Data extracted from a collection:
* * *
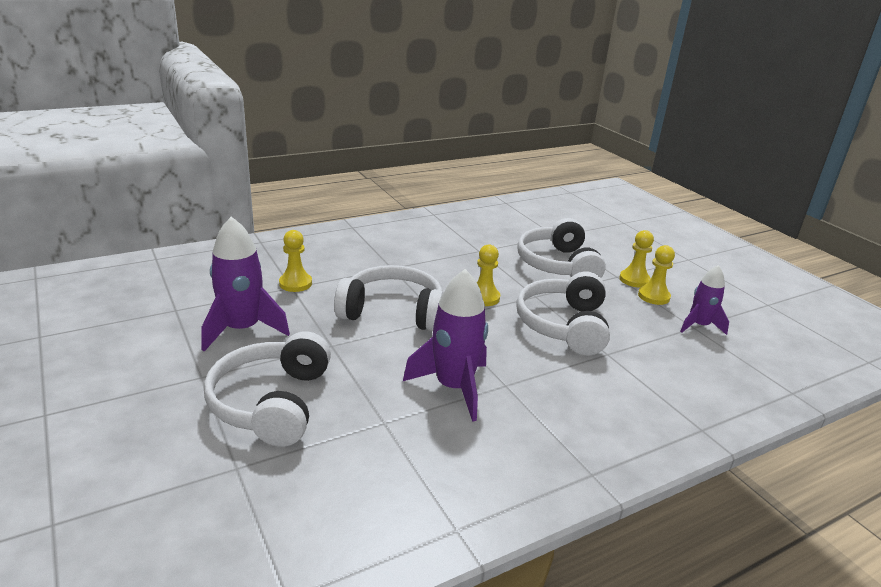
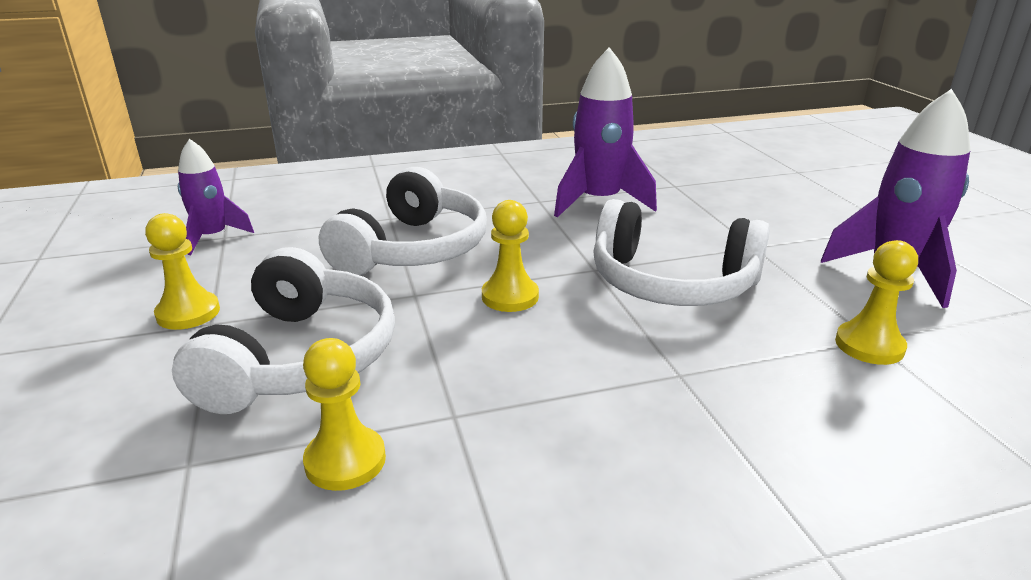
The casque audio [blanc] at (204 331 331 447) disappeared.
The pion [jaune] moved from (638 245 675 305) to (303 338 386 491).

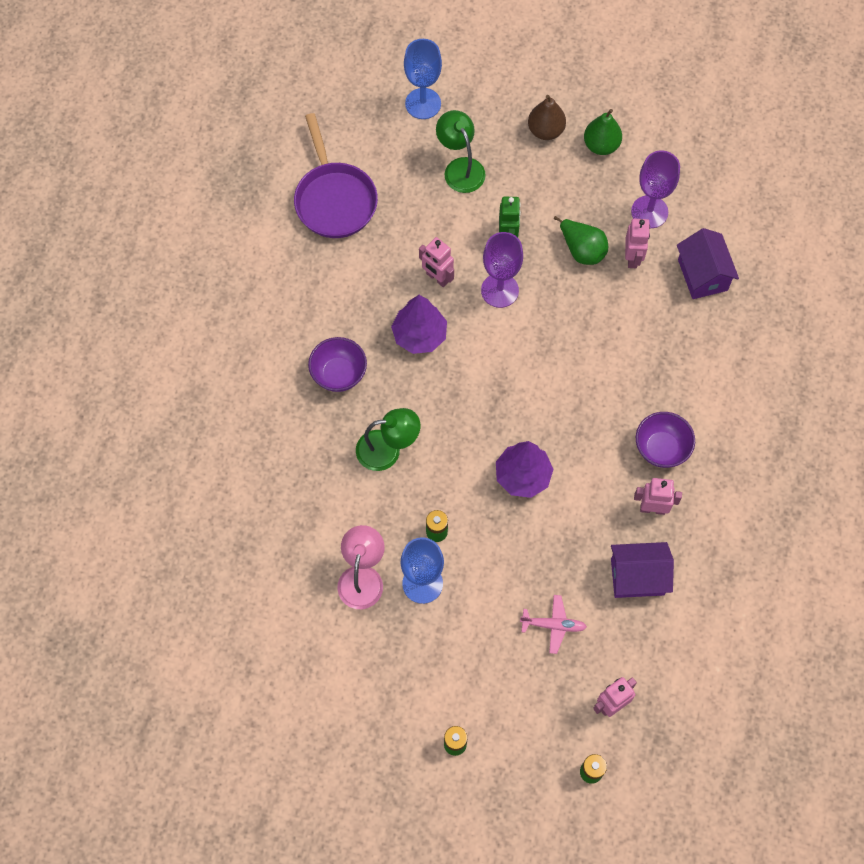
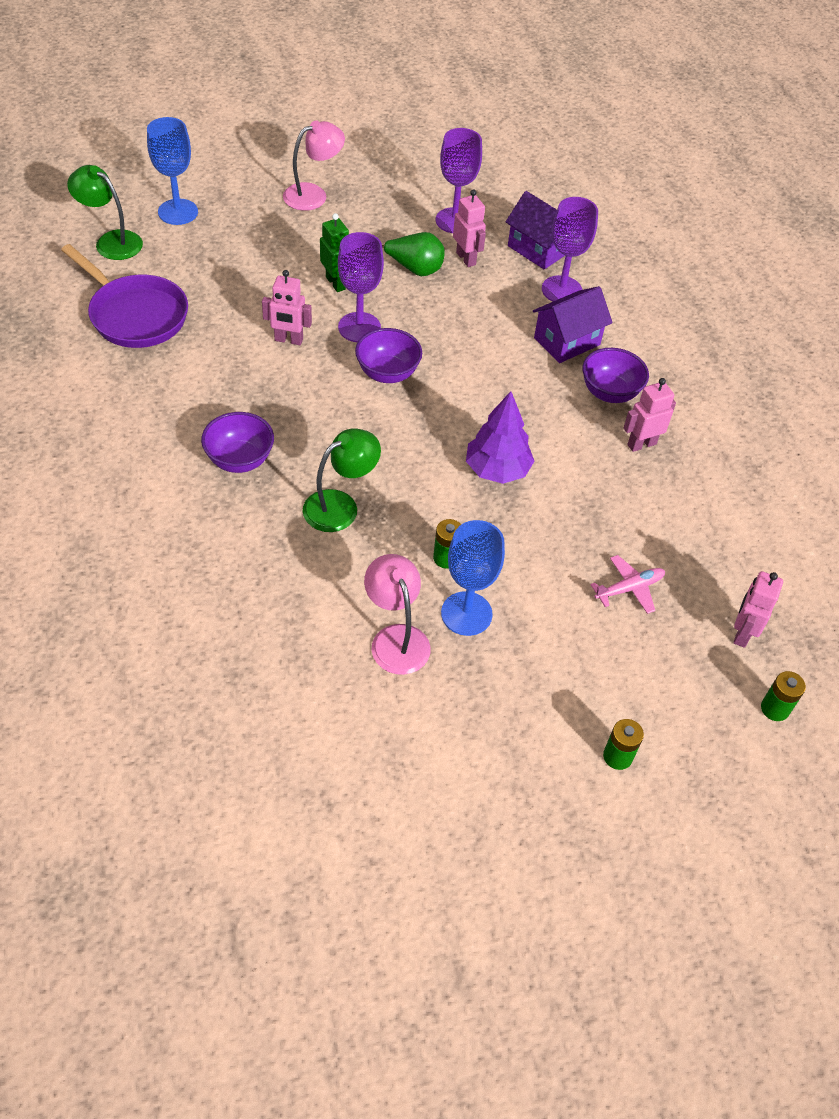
The arbre [violet] at (391 295 447 354) disappeared.
The lampe [vert] moved from (436 110 486 193) to (67 165 143 260).
The poire [marron] at (528 95 566 140) was replaced by the lampe [rose] at (283 121 345 211).
The poire [vert] at (584 109 622 155) disappeared.
The maison [violet] moved from (611 542 674 598) to (533 286 613 363).
The bol [violet] at (355 328 422 383) appeared.
The verre à pied [violet] at (542 197 598 302) appeared.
* * *
[WORK TO BE COMPLETED]
Go through the data above and transcribe it in full, omitting any image.

[RESPONSE TO THIS TASK]
The casque audio [blanc] at (204 331 331 447) disappeared.
The pion [jaune] moved from (638 245 675 305) to (303 338 386 491).

The arbre [violet] at (391 295 447 354) disappeared.
The lampe [vert] moved from (436 110 486 193) to (67 165 143 260).
The poire [marron] at (528 95 566 140) was replaced by the lampe [rose] at (283 121 345 211).
The poire [vert] at (584 109 622 155) disappeared.
The maison [violet] moved from (611 542 674 598) to (533 286 613 363).
The bol [violet] at (355 328 422 383) appeared.
The verre à pied [violet] at (542 197 598 302) appeared.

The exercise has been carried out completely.